**BRIEF**
What lines of the data below include the word "scissors"? Report them by copying each.

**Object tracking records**
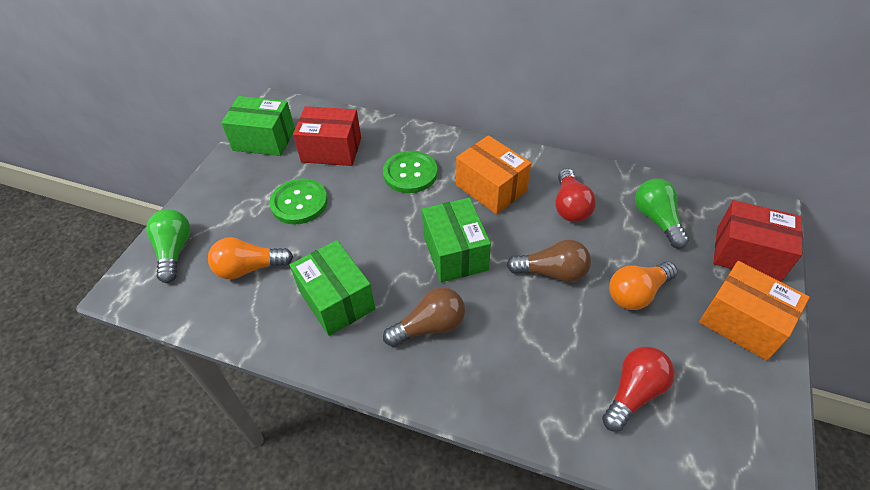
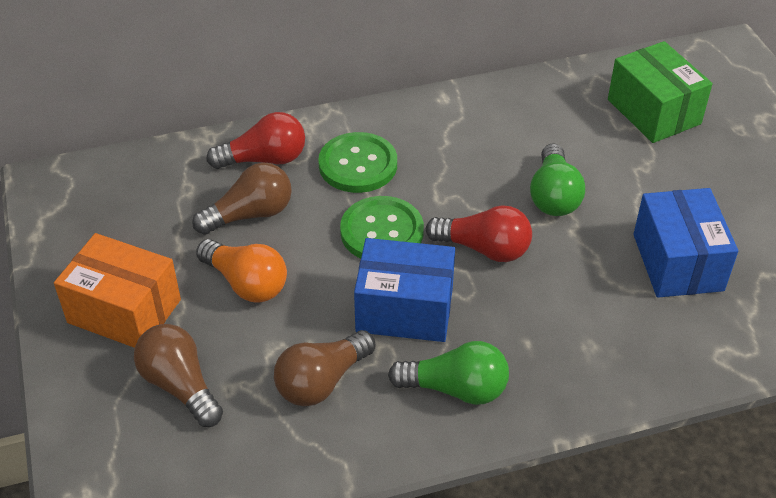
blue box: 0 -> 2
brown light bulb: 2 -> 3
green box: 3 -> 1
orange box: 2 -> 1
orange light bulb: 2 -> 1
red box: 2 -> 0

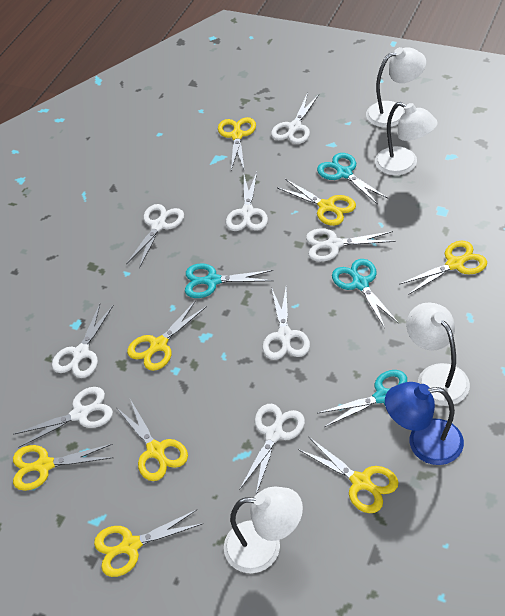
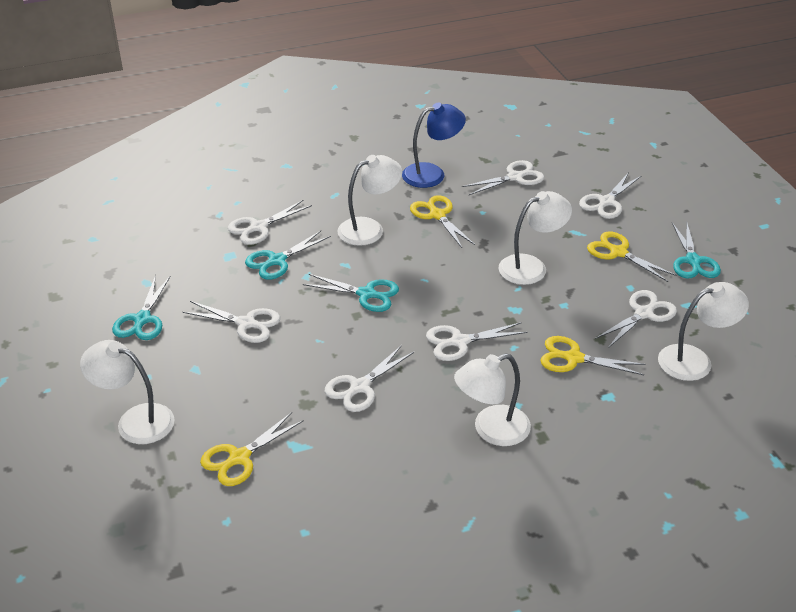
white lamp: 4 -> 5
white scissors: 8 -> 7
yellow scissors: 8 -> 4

**YOUR RESPONSE**
white scissors: 8 -> 7
yellow scissors: 8 -> 4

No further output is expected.